─── GIVEN DATA

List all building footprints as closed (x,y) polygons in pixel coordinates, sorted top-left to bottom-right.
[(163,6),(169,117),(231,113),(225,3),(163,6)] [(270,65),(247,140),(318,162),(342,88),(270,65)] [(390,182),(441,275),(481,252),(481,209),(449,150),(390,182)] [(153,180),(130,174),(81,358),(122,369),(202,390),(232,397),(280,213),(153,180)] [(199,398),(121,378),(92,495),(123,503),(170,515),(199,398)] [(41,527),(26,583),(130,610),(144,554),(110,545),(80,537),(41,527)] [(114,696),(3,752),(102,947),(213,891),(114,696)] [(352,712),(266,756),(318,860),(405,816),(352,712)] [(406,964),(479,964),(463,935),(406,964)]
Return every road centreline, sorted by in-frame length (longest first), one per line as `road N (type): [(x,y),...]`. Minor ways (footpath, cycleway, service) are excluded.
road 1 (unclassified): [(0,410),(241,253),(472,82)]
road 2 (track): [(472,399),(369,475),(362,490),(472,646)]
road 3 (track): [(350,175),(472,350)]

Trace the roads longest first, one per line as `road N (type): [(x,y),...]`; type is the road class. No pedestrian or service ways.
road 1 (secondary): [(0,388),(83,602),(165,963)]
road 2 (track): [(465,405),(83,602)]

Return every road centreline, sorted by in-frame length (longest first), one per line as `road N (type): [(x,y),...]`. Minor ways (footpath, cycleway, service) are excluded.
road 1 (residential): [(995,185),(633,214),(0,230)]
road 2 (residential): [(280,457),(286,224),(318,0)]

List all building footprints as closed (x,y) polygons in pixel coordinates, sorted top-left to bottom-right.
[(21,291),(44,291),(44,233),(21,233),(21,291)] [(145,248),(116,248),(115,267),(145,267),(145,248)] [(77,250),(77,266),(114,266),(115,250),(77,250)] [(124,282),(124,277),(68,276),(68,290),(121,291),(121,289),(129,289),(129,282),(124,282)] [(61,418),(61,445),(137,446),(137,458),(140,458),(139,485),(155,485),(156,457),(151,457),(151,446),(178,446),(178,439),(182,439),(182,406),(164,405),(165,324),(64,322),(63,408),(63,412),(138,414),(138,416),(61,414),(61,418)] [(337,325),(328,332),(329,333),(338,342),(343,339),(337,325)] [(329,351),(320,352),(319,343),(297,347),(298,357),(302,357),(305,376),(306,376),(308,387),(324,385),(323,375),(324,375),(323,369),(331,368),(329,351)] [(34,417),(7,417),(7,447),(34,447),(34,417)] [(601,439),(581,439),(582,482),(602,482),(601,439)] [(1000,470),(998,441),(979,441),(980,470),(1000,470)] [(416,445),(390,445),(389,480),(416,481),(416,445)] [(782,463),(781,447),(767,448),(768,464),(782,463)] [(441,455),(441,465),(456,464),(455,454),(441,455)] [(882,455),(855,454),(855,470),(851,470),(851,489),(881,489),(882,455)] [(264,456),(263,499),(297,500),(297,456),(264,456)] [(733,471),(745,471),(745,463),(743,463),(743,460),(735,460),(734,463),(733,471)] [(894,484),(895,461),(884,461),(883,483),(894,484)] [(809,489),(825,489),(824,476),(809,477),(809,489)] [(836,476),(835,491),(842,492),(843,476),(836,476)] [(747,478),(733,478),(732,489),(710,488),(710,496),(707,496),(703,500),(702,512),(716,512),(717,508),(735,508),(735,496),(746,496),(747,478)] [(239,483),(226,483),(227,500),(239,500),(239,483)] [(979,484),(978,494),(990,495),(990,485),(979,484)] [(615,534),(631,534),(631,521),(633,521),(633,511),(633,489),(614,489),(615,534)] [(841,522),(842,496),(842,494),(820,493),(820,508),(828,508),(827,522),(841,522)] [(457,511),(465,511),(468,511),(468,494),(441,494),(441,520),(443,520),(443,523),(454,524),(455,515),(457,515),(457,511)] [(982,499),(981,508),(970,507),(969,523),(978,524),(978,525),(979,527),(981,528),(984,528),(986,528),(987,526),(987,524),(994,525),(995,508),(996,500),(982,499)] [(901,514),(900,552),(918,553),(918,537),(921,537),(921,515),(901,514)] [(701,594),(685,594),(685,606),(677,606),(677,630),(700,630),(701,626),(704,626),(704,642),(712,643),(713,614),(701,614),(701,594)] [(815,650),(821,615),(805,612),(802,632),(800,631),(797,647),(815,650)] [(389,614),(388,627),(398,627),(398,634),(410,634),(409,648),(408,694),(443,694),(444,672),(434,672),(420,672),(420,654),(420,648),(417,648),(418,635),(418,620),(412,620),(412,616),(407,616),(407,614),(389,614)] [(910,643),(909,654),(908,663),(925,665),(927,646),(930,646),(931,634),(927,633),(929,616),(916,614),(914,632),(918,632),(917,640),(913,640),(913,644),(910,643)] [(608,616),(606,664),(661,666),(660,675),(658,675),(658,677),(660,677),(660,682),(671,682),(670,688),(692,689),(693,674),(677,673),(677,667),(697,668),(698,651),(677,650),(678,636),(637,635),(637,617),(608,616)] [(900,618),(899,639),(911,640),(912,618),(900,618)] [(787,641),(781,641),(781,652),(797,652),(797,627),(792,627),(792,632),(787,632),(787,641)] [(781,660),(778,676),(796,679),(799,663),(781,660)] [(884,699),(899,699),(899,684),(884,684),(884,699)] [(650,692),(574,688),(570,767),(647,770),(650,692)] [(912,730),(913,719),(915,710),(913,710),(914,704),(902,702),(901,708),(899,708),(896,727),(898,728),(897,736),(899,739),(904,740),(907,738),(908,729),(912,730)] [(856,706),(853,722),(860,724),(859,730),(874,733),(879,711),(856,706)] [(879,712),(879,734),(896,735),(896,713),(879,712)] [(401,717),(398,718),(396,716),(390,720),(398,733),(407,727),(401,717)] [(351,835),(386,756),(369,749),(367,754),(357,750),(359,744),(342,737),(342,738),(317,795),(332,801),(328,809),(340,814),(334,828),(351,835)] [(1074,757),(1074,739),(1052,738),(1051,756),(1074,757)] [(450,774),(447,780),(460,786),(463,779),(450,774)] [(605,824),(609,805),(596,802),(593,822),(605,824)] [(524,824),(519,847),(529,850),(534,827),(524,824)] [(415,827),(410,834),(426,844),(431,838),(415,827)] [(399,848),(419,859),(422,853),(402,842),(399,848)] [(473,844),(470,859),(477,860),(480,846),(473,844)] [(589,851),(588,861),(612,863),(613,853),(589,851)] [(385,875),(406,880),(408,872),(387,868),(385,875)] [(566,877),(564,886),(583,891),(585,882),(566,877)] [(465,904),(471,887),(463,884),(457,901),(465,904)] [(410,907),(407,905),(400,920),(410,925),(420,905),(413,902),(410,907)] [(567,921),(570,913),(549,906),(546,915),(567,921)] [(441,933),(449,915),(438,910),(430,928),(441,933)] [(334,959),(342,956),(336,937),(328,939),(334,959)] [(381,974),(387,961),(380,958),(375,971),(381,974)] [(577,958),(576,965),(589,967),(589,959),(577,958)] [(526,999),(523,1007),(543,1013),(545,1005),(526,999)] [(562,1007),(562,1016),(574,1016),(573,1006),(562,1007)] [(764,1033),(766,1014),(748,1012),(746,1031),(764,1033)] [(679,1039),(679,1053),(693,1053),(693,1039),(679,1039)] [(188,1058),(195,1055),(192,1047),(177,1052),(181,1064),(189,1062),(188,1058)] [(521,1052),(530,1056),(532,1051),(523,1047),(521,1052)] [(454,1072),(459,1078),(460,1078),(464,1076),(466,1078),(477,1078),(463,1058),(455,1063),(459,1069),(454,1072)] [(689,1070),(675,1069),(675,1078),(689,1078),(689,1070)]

──────

Among the records above, find each line holding the string "residential" and pull it out.

road 1 (residential): [(995,185),(633,214),(0,230)]
road 2 (residential): [(280,457),(286,224),(318,0)]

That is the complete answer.